[Scene edit records]
◇ ◇ ◇ ◇ ◇ ◇ ◇

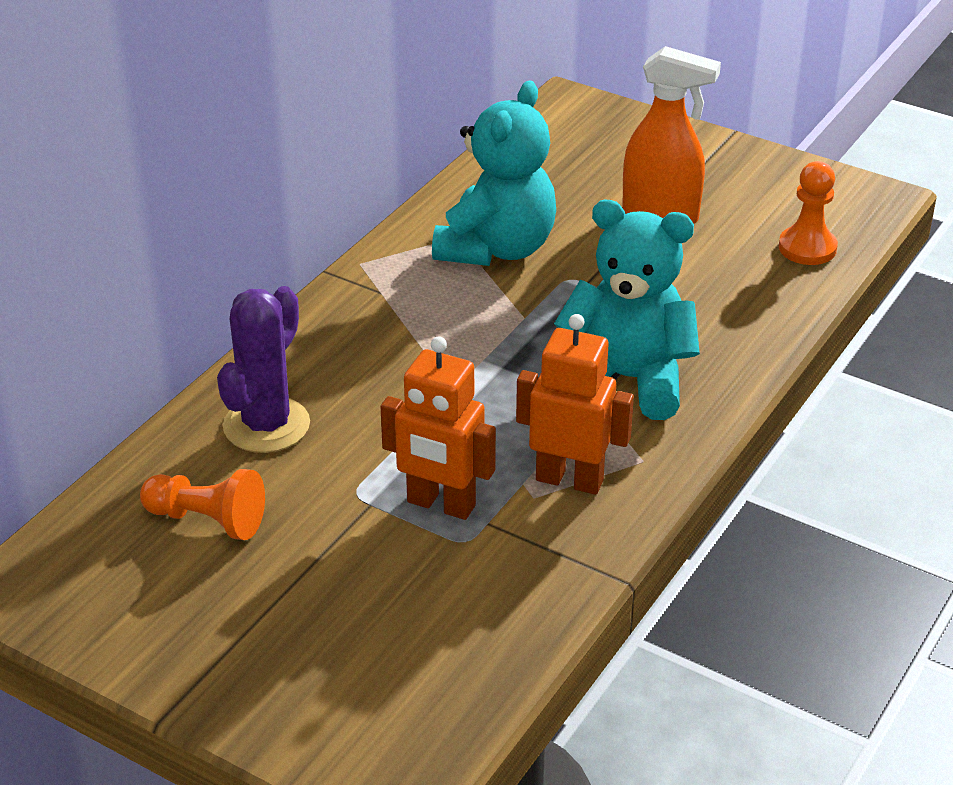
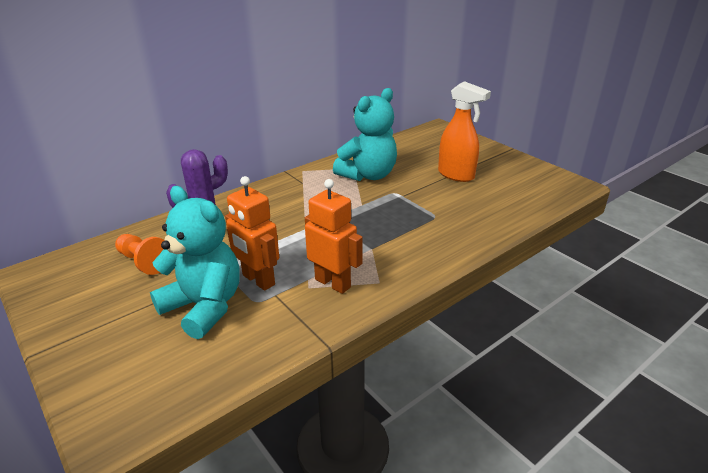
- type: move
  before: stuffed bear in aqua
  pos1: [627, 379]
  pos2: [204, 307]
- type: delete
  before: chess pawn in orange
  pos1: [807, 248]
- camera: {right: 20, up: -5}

◇ ◇ ◇ ◇ ◇ ◇ ◇

**WHAT YOU ARE ASKED TO DO:** Copy the lines from the entries above in which the word "before" appears.

**EXERCISE SOLUTION:**
  before: stuffed bear in aqua
  before: chess pawn in orange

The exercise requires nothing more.